BEGIN EXTRACTED DATA
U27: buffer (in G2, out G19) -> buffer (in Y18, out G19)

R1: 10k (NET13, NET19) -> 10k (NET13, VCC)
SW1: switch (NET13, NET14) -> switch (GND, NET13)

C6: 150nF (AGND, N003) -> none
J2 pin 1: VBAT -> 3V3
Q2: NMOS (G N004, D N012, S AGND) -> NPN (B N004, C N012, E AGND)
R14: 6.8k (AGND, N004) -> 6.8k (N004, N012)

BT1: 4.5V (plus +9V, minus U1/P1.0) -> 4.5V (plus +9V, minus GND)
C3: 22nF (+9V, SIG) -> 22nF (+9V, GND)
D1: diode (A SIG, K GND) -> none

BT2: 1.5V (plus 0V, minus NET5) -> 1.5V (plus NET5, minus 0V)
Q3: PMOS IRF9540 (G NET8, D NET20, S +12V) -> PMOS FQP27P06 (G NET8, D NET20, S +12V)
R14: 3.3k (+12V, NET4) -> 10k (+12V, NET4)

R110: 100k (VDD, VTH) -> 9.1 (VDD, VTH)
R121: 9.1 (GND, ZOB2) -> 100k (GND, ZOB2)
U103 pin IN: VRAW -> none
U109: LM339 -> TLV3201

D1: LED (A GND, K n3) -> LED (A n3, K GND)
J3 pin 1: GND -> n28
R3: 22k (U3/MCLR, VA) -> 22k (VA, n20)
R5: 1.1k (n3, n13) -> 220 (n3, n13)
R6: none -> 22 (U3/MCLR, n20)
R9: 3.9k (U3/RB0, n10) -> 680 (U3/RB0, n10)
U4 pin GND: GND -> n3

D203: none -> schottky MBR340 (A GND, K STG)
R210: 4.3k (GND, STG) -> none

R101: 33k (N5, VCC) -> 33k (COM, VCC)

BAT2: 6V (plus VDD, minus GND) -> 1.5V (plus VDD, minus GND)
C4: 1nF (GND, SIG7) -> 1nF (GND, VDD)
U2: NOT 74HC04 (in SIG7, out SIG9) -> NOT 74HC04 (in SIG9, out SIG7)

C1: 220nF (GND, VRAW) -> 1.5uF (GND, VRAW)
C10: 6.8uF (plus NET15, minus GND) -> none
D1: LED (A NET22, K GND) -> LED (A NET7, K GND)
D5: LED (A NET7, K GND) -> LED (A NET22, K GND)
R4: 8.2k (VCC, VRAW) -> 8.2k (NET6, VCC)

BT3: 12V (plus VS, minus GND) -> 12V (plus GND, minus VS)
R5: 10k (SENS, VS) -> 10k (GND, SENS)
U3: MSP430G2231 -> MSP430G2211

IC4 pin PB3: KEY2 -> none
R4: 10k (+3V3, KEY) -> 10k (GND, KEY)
END EXTRACTED DATA
- _WORK ITEM_: Repeat the data word for word, starting at its first line and stopping after the line that contains "D1: LED (A NET22, K".

- _TASK SOLUTION_:
U27: buffer (in G2, out G19) -> buffer (in Y18, out G19)

R1: 10k (NET13, NET19) -> 10k (NET13, VCC)
SW1: switch (NET13, NET14) -> switch (GND, NET13)

C6: 150nF (AGND, N003) -> none
J2 pin 1: VBAT -> 3V3
Q2: NMOS (G N004, D N012, S AGND) -> NPN (B N004, C N012, E AGND)
R14: 6.8k (AGND, N004) -> 6.8k (N004, N012)

BT1: 4.5V (plus +9V, minus U1/P1.0) -> 4.5V (plus +9V, minus GND)
C3: 22nF (+9V, SIG) -> 22nF (+9V, GND)
D1: diode (A SIG, K GND) -> none

BT2: 1.5V (plus 0V, minus NET5) -> 1.5V (plus NET5, minus 0V)
Q3: PMOS IRF9540 (G NET8, D NET20, S +12V) -> PMOS FQP27P06 (G NET8, D NET20, S +12V)
R14: 3.3k (+12V, NET4) -> 10k (+12V, NET4)

R110: 100k (VDD, VTH) -> 9.1 (VDD, VTH)
R121: 9.1 (GND, ZOB2) -> 100k (GND, ZOB2)
U103 pin IN: VRAW -> none
U109: LM339 -> TLV3201

D1: LED (A GND, K n3) -> LED (A n3, K GND)
J3 pin 1: GND -> n28
R3: 22k (U3/MCLR, VA) -> 22k (VA, n20)
R5: 1.1k (n3, n13) -> 220 (n3, n13)
R6: none -> 22 (U3/MCLR, n20)
R9: 3.9k (U3/RB0, n10) -> 680 (U3/RB0, n10)
U4 pin GND: GND -> n3

D203: none -> schottky MBR340 (A GND, K STG)
R210: 4.3k (GND, STG) -> none

R101: 33k (N5, VCC) -> 33k (COM, VCC)

BAT2: 6V (plus VDD, minus GND) -> 1.5V (plus VDD, minus GND)
C4: 1nF (GND, SIG7) -> 1nF (GND, VDD)
U2: NOT 74HC04 (in SIG7, out SIG9) -> NOT 74HC04 (in SIG9, out SIG7)

C1: 220nF (GND, VRAW) -> 1.5uF (GND, VRAW)
C10: 6.8uF (plus NET15, minus GND) -> none
D1: LED (A NET22, K GND) -> LED (A NET7, K GND)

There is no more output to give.